DATA FOR THIS EXERCISE:
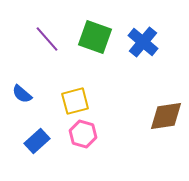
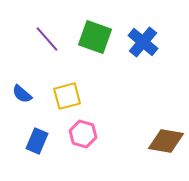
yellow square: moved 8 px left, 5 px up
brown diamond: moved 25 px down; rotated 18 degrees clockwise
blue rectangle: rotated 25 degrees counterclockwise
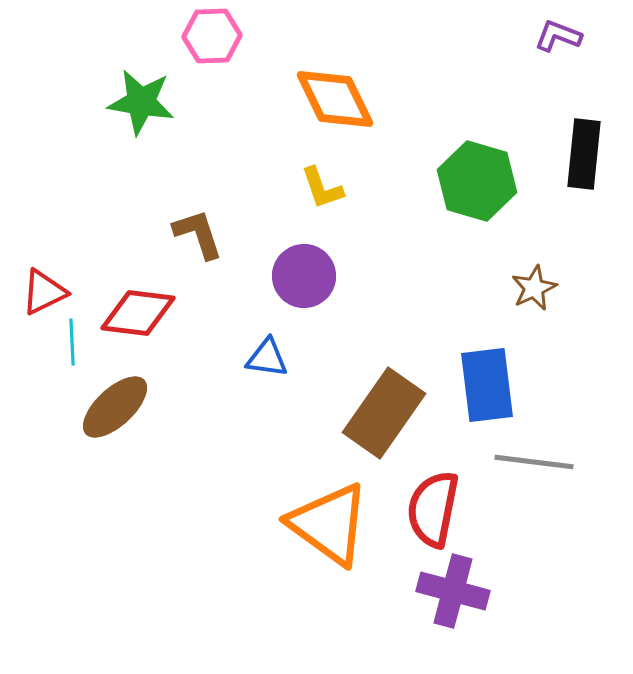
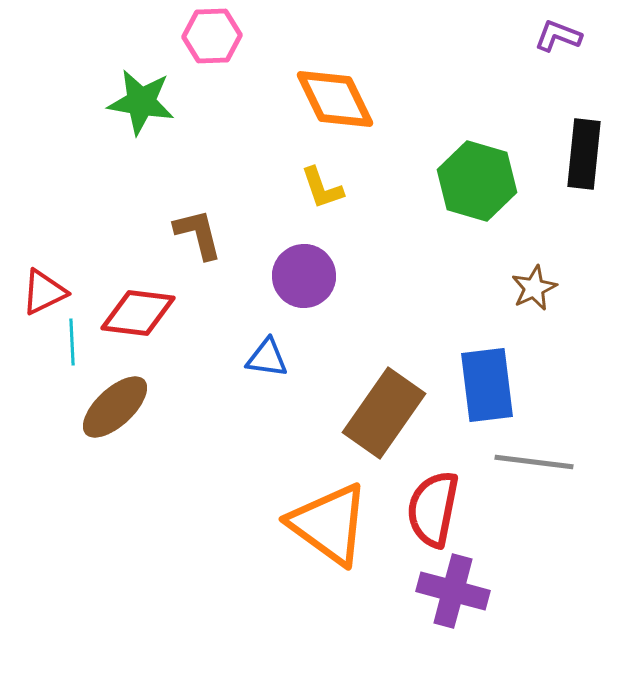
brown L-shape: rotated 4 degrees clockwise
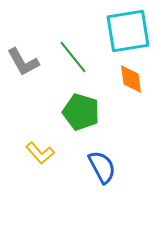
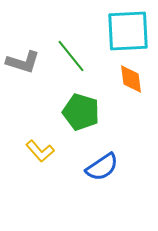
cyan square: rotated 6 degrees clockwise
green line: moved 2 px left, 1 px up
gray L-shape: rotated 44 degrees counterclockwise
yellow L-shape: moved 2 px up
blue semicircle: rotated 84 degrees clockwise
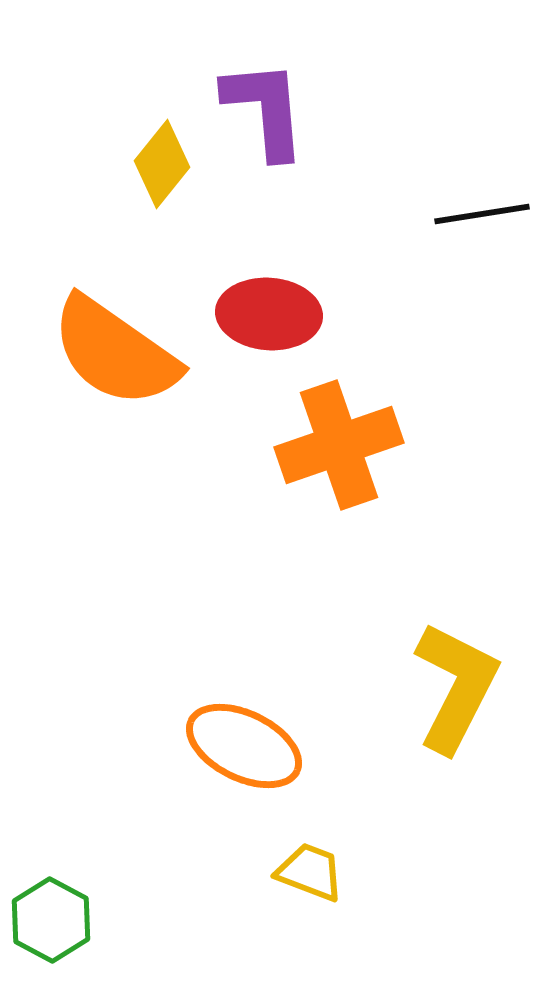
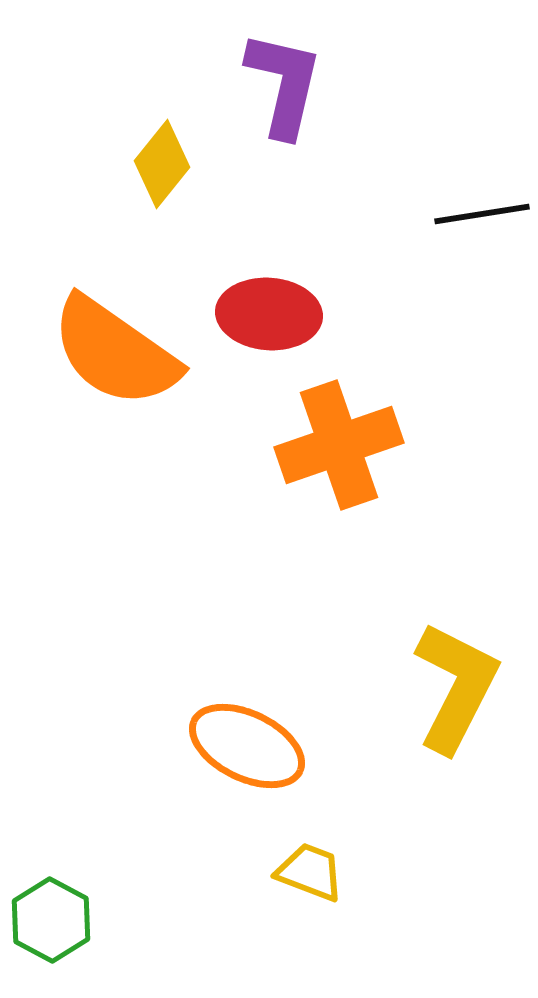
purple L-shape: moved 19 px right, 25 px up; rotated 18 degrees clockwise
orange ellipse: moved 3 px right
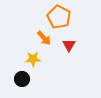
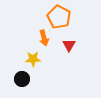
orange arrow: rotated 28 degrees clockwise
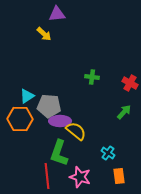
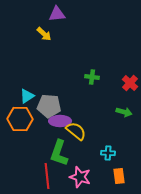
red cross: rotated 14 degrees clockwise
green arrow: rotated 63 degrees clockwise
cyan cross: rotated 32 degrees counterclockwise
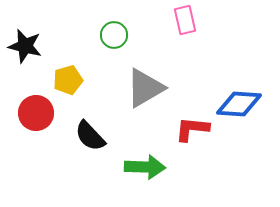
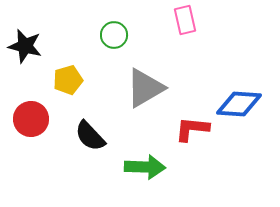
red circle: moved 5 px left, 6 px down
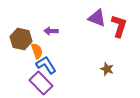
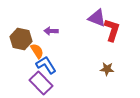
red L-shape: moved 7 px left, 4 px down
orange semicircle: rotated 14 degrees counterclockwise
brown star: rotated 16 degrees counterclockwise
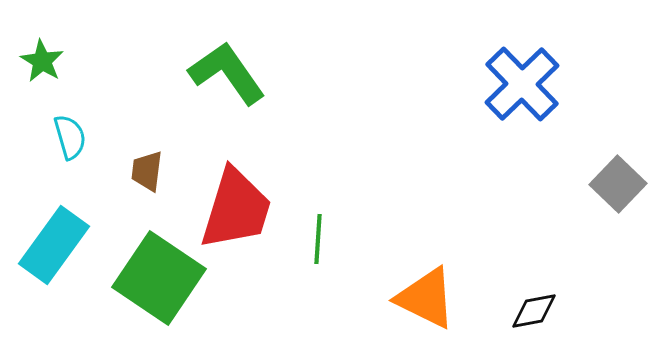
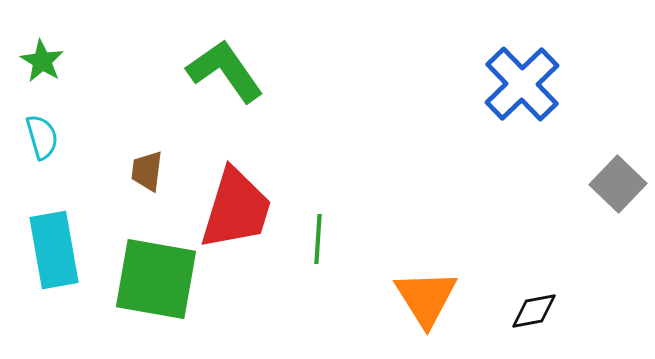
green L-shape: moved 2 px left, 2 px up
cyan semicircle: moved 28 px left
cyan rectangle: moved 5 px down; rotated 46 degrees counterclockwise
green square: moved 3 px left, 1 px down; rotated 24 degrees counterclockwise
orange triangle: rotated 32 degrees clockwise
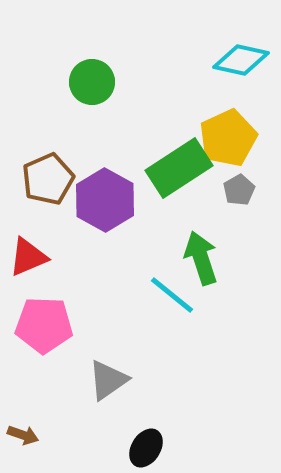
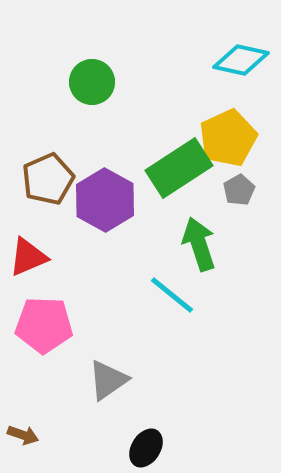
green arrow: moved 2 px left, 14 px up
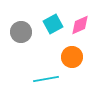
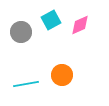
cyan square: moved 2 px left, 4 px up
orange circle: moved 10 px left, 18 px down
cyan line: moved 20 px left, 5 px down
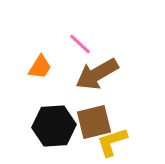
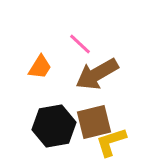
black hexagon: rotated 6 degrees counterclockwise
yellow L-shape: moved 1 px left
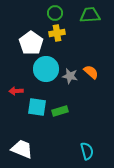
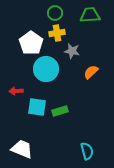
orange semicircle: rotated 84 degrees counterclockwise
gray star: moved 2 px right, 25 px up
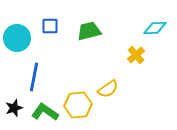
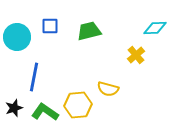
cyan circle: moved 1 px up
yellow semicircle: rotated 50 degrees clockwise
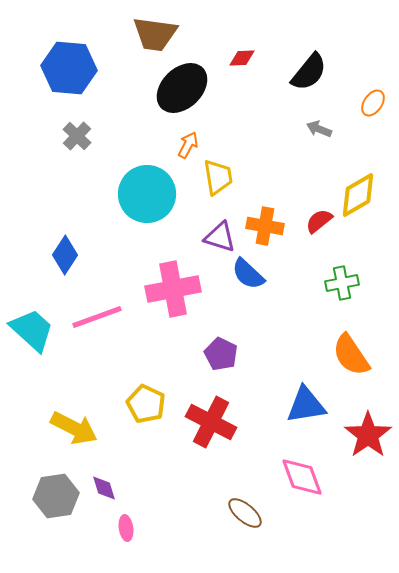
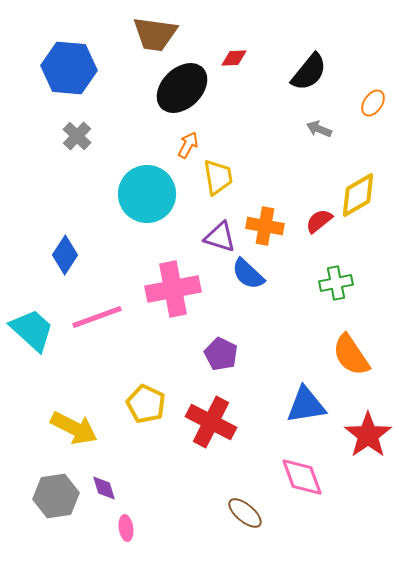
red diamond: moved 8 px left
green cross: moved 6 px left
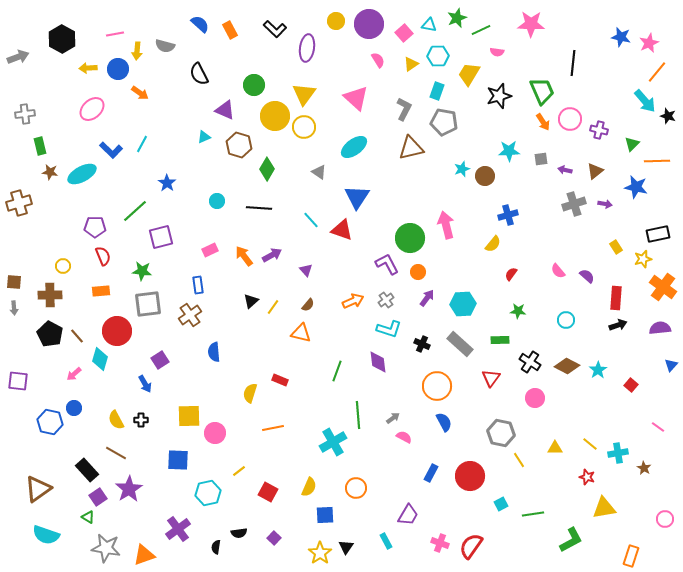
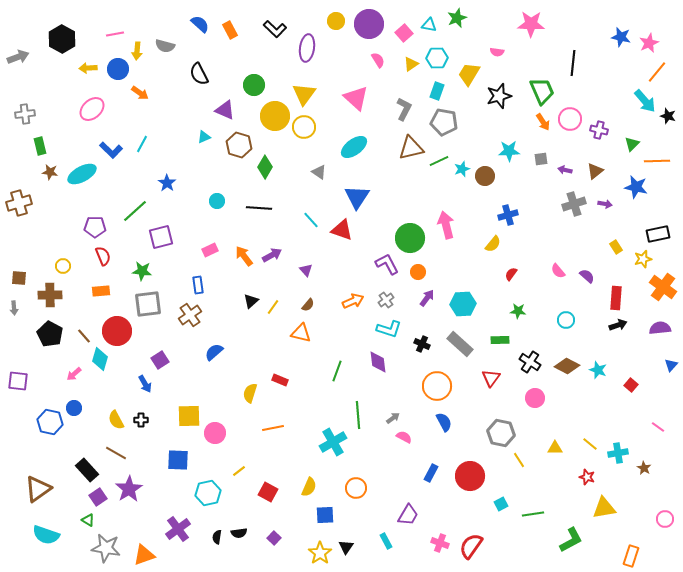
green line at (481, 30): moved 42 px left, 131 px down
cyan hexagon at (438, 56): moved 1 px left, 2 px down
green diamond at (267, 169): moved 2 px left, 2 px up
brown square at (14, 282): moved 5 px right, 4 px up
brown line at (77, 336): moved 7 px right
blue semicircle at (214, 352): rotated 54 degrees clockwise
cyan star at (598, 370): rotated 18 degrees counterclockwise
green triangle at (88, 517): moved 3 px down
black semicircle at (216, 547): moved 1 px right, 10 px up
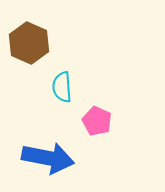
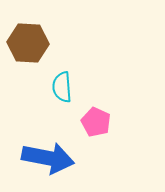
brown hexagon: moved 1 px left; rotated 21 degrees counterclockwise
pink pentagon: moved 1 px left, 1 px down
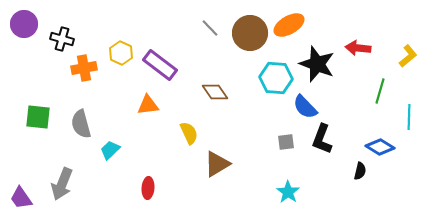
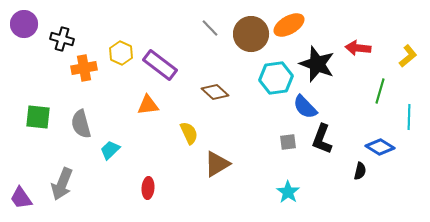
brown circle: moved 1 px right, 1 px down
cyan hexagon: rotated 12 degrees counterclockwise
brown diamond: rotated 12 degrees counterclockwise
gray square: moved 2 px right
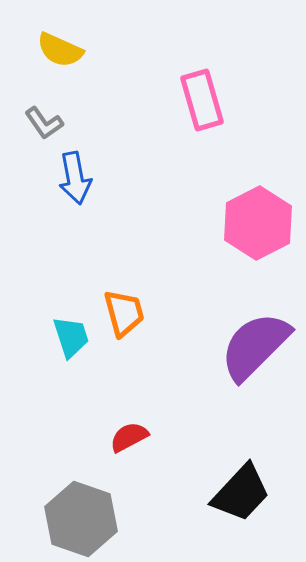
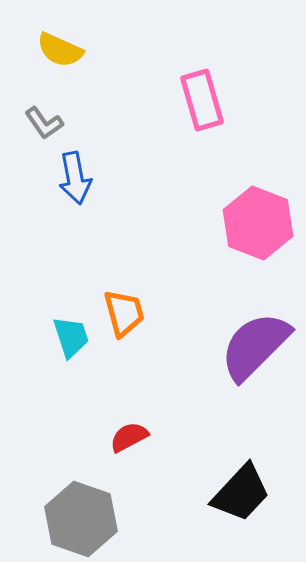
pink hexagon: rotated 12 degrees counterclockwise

YOUR INSTRUCTIONS: Retype the material above exactly, images excluded.

ANSWER BELOW:
yellow square: moved 8 px left, 5 px up
brown diamond: moved 25 px down; rotated 18 degrees clockwise
blue rectangle: rotated 25 degrees counterclockwise
brown L-shape: rotated 4 degrees clockwise
cyan square: rotated 6 degrees clockwise
green line: moved 2 px left, 1 px up
gray L-shape: rotated 44 degrees counterclockwise
yellow L-shape: moved 2 px up
blue semicircle: rotated 84 degrees clockwise
purple L-shape: moved 19 px right, 25 px up; rotated 18 degrees clockwise
orange ellipse: moved 3 px right
orange arrow: rotated 28 degrees clockwise
red cross: rotated 14 degrees clockwise
green arrow: rotated 63 degrees clockwise
cyan cross: rotated 32 degrees counterclockwise
red circle: moved 5 px left, 6 px down
red L-shape: moved 7 px left, 4 px down
orange semicircle: rotated 14 degrees counterclockwise
brown star: rotated 16 degrees counterclockwise
green L-shape: moved 2 px left, 2 px up
cyan semicircle: moved 28 px left
cyan rectangle: moved 5 px down; rotated 46 degrees counterclockwise
green square: moved 3 px left, 1 px down; rotated 24 degrees counterclockwise
orange triangle: rotated 32 degrees clockwise
green arrow: moved 2 px left, 14 px up
cyan square: moved 2 px left, 4 px up
orange circle: moved 10 px left, 18 px down
cyan line: moved 20 px left, 5 px down
black hexagon: rotated 6 degrees counterclockwise
yellow L-shape: moved 1 px left
orange semicircle: rotated 84 degrees counterclockwise
gray star: moved 2 px right, 25 px up
cyan circle: moved 1 px up
yellow semicircle: rotated 50 degrees clockwise
red diamond: moved 8 px left
green cross: moved 6 px left
green line at (481, 30): moved 42 px left, 131 px down
cyan hexagon at (438, 56): moved 1 px left, 2 px down
green diamond at (267, 169): moved 2 px left, 2 px up
brown square at (14, 282): moved 5 px right, 4 px up
brown line at (77, 336): moved 7 px right
blue semicircle at (214, 352): rotated 54 degrees clockwise
cyan star at (598, 370): rotated 18 degrees counterclockwise
green triangle at (88, 517): moved 3 px down
black semicircle at (216, 547): moved 1 px right, 10 px up
brown hexagon: moved 1 px left; rotated 21 degrees counterclockwise
pink pentagon: moved 1 px left, 1 px down
brown circle: moved 1 px right, 1 px down
cyan hexagon: rotated 12 degrees counterclockwise
brown diamond: rotated 12 degrees counterclockwise
gray square: moved 2 px right
pink hexagon: rotated 12 degrees counterclockwise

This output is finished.